Exercise |
Write out the entries exactly, pictures excluded.

Data |
——————
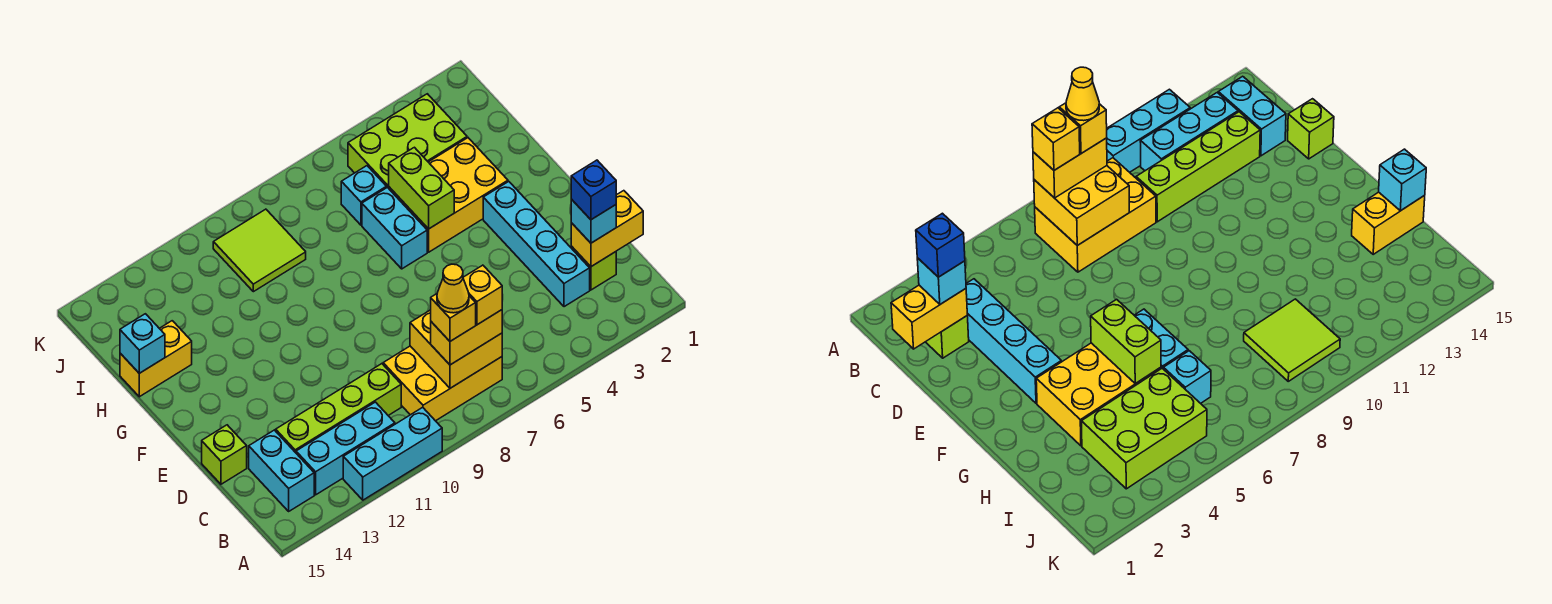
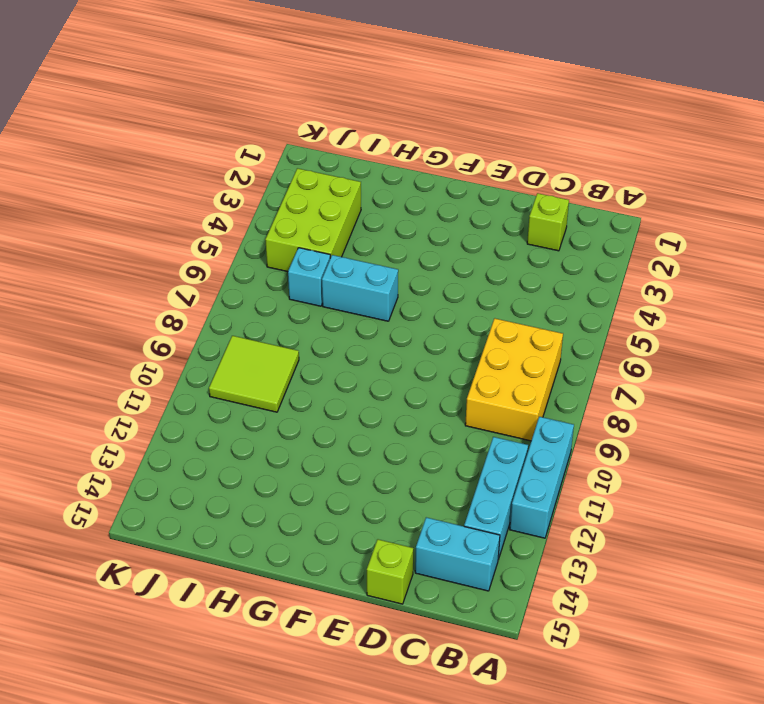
none -> cyan brick C3:F3 level 1
none -> lime brick C10:C13 level 1
none -> yellow brick G3:H5 level 1

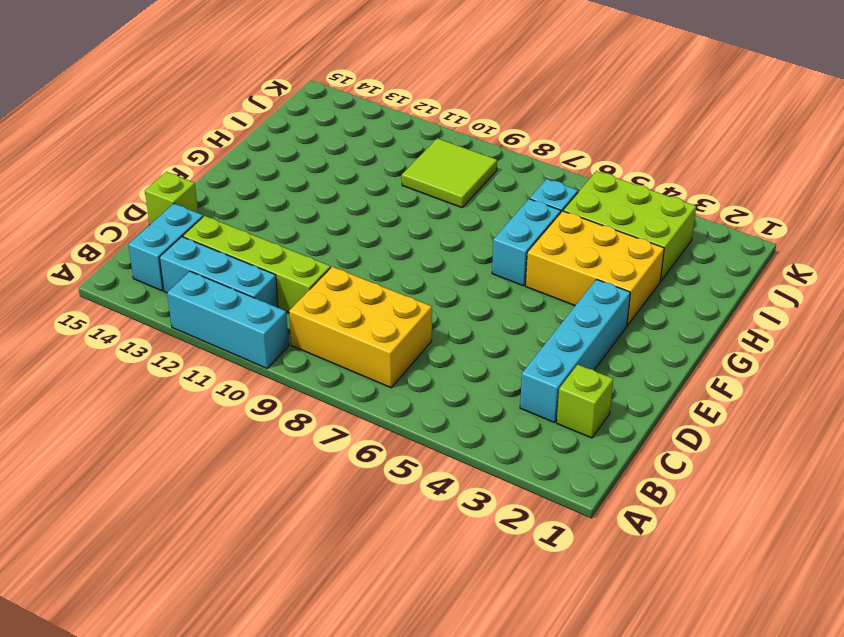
none -> yellow brick H14:H15 level 1
none -> yellow brick B7:C8 level 2
none -> yellow brick C1:C2 level 2

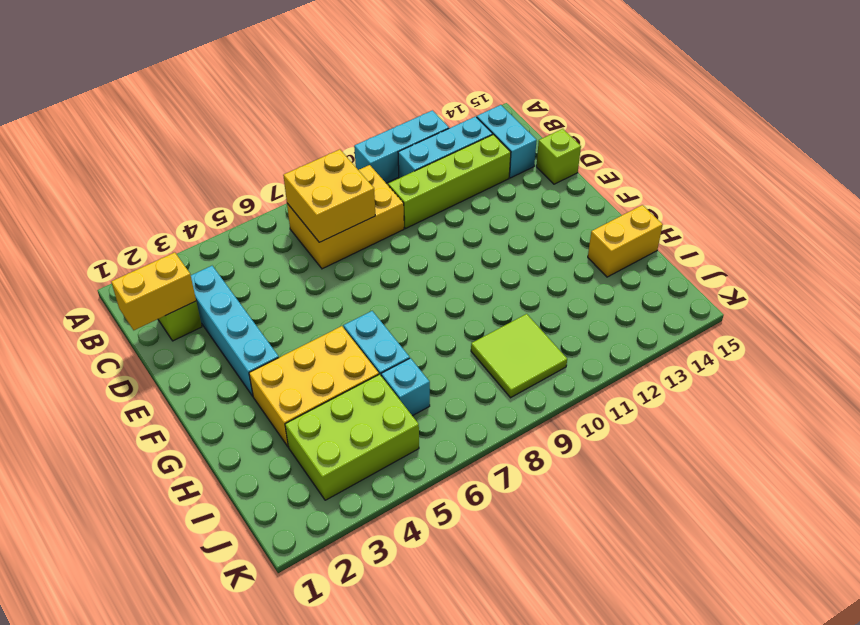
none -> lime brick G5:H5 level 2
none -> cyan brick H15 level 2
none -> yellow brick B7:B8 level 3

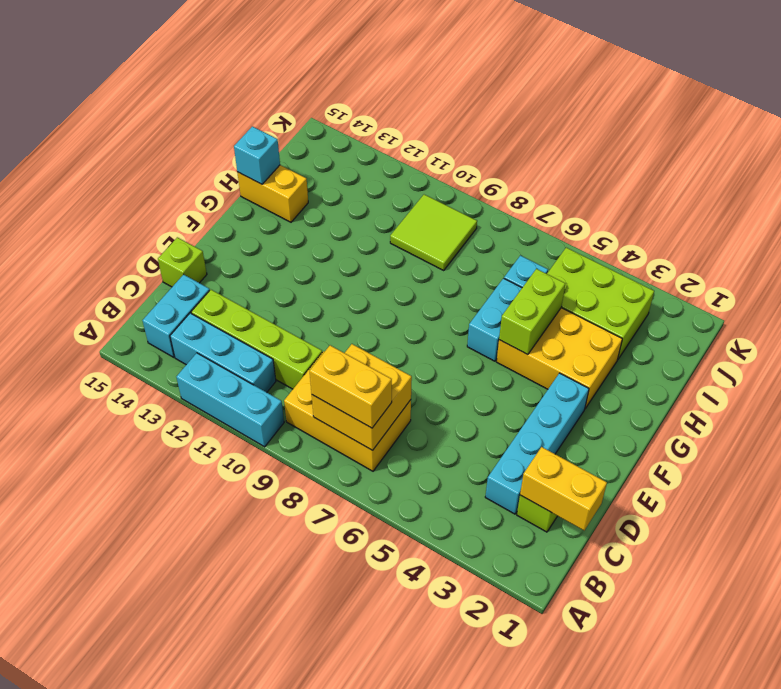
none -> cyan brick C2 level 3
none -> yellow brick B7 level 4
none -> yellow brick B8 level 4

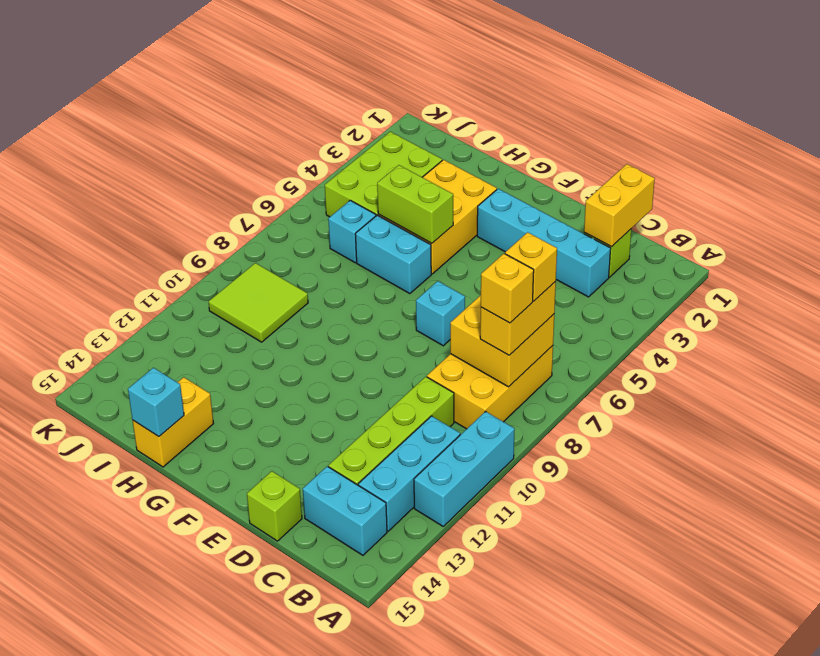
cyan brick E7 level 1 -> cyan brick C2 level 3
none -> blue brick C2 level 4
none -> yellow cone B8 level 5

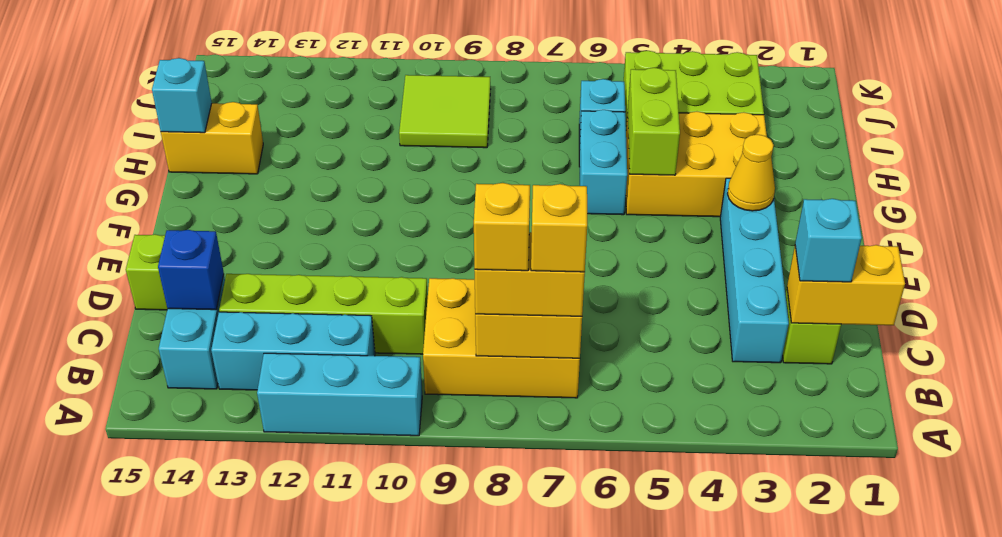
blue brick C14 level 2 -> blue brick C2 level 4
yellow cone F3 level 2 -> yellow cone B8 level 5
——————
Worked solution |
none -> cyan brick C3:F3 level 1
none -> lime brick C10:C13 level 1
none -> yellow brick G3:H5 level 1

none -> yellow brick H14:H15 level 1
none -> yellow brick B7:C8 level 2
none -> yellow brick C1:C2 level 2

none -> lime brick G5:H5 level 2
none -> cyan brick H15 level 2
none -> yellow brick B7:B8 level 3

none -> cyan brick C2 level 3
none -> yellow brick B7 level 4
none -> yellow brick B8 level 4

cyan brick E7 level 1 -> cyan brick C2 level 3
none -> blue brick C2 level 4
none -> yellow cone B8 level 5

blue brick C14 level 2 -> blue brick C2 level 4
yellow cone F3 level 2 -> yellow cone B8 level 5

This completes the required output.